[Collected data entries]
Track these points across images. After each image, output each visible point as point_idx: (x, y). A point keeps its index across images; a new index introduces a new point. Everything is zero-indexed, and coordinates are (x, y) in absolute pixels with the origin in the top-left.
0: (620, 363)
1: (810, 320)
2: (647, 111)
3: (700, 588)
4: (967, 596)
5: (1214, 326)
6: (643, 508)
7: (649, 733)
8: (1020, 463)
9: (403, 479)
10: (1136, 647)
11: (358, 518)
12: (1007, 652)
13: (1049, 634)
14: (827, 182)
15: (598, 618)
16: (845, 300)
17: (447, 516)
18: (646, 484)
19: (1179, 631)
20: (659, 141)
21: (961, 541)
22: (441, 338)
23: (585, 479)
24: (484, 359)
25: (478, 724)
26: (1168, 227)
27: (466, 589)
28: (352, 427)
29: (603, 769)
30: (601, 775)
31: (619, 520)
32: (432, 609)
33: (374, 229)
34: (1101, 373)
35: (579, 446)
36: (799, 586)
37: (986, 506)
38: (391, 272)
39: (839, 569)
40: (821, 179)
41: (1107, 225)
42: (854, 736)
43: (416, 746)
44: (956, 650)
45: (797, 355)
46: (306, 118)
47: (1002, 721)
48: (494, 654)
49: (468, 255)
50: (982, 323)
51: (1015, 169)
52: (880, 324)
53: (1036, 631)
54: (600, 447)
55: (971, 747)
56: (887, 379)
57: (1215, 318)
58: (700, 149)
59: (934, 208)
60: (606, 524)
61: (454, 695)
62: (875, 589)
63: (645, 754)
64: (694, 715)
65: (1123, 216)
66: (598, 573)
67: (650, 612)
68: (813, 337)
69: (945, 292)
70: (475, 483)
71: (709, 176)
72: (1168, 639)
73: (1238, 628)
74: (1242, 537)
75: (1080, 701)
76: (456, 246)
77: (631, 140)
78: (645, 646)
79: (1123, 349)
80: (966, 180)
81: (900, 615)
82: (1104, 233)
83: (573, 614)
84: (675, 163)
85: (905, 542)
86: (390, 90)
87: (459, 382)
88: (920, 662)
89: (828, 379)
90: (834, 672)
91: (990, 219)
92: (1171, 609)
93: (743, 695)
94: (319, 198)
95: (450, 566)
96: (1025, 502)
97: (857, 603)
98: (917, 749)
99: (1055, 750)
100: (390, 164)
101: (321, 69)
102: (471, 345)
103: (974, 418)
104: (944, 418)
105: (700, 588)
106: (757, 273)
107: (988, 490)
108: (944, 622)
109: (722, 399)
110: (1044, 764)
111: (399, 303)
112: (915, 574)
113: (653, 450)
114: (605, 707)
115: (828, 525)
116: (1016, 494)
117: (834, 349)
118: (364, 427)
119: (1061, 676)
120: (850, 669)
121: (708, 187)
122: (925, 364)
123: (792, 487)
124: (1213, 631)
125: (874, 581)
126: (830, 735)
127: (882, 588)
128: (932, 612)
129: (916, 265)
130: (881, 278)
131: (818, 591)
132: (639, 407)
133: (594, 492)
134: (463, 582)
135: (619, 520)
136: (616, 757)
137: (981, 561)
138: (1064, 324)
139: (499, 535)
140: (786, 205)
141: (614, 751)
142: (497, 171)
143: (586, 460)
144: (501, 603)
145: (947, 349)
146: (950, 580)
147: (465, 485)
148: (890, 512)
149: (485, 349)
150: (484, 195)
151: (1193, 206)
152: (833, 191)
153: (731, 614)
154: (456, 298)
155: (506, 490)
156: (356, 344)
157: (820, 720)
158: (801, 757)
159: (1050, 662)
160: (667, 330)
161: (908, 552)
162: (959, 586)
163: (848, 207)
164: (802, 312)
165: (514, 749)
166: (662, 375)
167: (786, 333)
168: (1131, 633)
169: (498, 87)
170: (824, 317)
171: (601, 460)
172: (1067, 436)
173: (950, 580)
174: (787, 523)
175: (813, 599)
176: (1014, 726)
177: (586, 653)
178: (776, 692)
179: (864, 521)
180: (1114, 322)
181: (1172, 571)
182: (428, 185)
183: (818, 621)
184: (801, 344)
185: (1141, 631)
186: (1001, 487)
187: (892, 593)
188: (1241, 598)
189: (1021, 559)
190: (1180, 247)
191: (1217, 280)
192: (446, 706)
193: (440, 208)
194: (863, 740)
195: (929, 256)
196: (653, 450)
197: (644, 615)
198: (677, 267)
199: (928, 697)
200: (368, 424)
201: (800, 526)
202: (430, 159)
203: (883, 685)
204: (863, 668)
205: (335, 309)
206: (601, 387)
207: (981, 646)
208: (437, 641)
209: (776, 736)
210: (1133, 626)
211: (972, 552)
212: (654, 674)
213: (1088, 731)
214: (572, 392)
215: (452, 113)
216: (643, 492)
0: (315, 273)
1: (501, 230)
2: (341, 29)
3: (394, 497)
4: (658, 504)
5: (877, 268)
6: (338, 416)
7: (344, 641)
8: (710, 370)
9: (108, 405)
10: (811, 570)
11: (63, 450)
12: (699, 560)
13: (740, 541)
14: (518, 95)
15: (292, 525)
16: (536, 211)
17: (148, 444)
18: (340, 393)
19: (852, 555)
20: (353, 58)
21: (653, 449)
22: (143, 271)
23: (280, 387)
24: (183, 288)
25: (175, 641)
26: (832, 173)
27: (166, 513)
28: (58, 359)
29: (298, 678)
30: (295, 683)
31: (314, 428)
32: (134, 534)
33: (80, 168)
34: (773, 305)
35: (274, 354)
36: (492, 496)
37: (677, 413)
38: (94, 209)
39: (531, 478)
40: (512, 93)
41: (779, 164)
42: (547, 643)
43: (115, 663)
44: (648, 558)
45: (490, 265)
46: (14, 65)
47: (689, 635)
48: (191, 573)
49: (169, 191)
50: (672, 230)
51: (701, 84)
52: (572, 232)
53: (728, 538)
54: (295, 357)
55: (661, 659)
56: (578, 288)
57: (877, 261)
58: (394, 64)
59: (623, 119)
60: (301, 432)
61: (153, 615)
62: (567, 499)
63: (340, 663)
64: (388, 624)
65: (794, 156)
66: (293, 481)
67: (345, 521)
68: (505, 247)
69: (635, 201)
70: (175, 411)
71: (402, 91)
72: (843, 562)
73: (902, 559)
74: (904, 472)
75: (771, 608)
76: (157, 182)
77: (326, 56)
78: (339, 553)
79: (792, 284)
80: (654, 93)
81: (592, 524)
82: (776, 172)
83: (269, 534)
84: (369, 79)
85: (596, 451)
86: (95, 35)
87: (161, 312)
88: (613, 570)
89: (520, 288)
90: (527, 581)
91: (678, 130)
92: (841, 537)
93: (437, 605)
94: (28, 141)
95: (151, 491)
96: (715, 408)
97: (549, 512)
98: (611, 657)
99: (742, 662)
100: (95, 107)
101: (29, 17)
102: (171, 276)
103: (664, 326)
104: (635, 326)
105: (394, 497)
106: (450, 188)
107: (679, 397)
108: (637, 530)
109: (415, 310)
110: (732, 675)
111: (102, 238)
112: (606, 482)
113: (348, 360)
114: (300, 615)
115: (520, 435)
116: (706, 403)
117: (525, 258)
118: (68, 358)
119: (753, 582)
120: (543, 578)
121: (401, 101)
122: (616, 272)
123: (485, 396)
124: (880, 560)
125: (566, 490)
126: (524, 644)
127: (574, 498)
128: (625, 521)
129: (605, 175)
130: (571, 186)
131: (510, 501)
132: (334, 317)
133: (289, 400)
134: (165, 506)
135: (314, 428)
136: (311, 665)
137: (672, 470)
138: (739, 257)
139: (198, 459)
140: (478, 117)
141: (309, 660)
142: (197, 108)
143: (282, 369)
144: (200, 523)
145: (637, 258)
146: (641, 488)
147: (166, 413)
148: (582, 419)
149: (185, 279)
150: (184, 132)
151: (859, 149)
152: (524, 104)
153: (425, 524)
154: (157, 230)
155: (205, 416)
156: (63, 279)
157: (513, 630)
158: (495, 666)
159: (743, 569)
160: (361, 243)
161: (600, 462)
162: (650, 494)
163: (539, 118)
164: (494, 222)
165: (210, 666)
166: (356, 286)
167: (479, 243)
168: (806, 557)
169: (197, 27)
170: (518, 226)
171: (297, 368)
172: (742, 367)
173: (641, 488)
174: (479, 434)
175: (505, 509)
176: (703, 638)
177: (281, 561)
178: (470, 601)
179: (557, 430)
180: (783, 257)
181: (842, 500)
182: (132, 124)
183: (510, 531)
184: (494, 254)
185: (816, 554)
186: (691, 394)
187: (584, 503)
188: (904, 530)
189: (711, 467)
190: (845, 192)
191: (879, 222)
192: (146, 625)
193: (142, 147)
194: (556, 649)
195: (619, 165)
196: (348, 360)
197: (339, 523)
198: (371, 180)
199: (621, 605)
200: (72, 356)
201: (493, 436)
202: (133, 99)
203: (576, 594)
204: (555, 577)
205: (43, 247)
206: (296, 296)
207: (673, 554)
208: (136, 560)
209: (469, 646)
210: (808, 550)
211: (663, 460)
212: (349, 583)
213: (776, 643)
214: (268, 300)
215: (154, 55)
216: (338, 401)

- _Task description_:
Copy the rows from the first line through the line containing "121: (708, 187)", substituting "integer" for "absolute" and leaving everything else unchanged.

- _Task result_:
Track these points across images. After each image, output each visible point as point_idx: (x, y). A point keeps its index across images; a new index introduces a new point. Everything is zero-indexed, and coordinates are (x, y) in integer pixels with the origin in the top-left.
0: (620, 363)
1: (810, 320)
2: (647, 111)
3: (700, 588)
4: (967, 596)
5: (1214, 326)
6: (643, 508)
7: (649, 733)
8: (1020, 463)
9: (403, 479)
10: (1136, 647)
11: (358, 518)
12: (1007, 652)
13: (1049, 634)
14: (827, 182)
15: (598, 618)
16: (845, 300)
17: (447, 516)
18: (646, 484)
19: (1179, 631)
20: (659, 141)
21: (961, 541)
22: (441, 338)
23: (585, 479)
24: (484, 359)
25: (478, 724)
26: (1168, 227)
27: (466, 589)
28: (352, 427)
29: (603, 769)
30: (601, 775)
31: (619, 520)
32: (432, 609)
33: (374, 229)
34: (1101, 373)
35: (579, 446)
36: (799, 586)
37: (986, 506)
38: (391, 272)
39: (839, 569)
40: (821, 179)
41: (1107, 225)
42: (854, 736)
43: (416, 746)
44: (956, 650)
45: (797, 355)
46: (306, 118)
47: (1002, 721)
48: (494, 654)
49: (468, 255)
50: (982, 323)
51: (1015, 169)
52: (880, 324)
53: (1036, 631)
54: (600, 447)
55: (971, 747)
56: (887, 379)
57: (1215, 318)
58: (700, 149)
59: (934, 208)
60: (606, 524)
61: (454, 695)
62: (875, 589)
63: (645, 754)
64: (694, 715)
65: (1123, 216)
66: (598, 573)
67: (650, 612)
68: (813, 337)
69: (945, 292)
70: (475, 483)
71: (709, 176)
72: (1168, 639)
73: (1238, 628)
74: (1242, 537)
75: (1080, 701)
76: (456, 246)
77: (631, 140)
78: (645, 646)
79: (1123, 349)
80: (966, 180)
81: (900, 615)
82: (1104, 233)
83: (573, 614)
84: (675, 163)
85: (905, 542)
86: (390, 90)
87: (459, 382)
88: (920, 662)
89: (828, 379)
90: (834, 672)
91: (990, 219)
92: (1171, 609)
93: (743, 695)
94: (319, 198)
95: (450, 566)
96: (1025, 502)
97: (857, 603)
98: (917, 749)
99: (1055, 750)
100: (390, 164)
101: (321, 69)
102: (471, 345)
103: (974, 418)
104: (944, 418)
105: (700, 588)
106: (757, 273)
107: (988, 490)
108: (944, 622)
109: (722, 399)
110: (1044, 764)
111: (399, 303)
112: (915, 574)
113: (653, 450)
114: (605, 707)
115: (828, 525)
116: (1016, 494)
117: (834, 349)
118: (364, 427)
119: (1061, 676)
120: (850, 669)
121: (708, 187)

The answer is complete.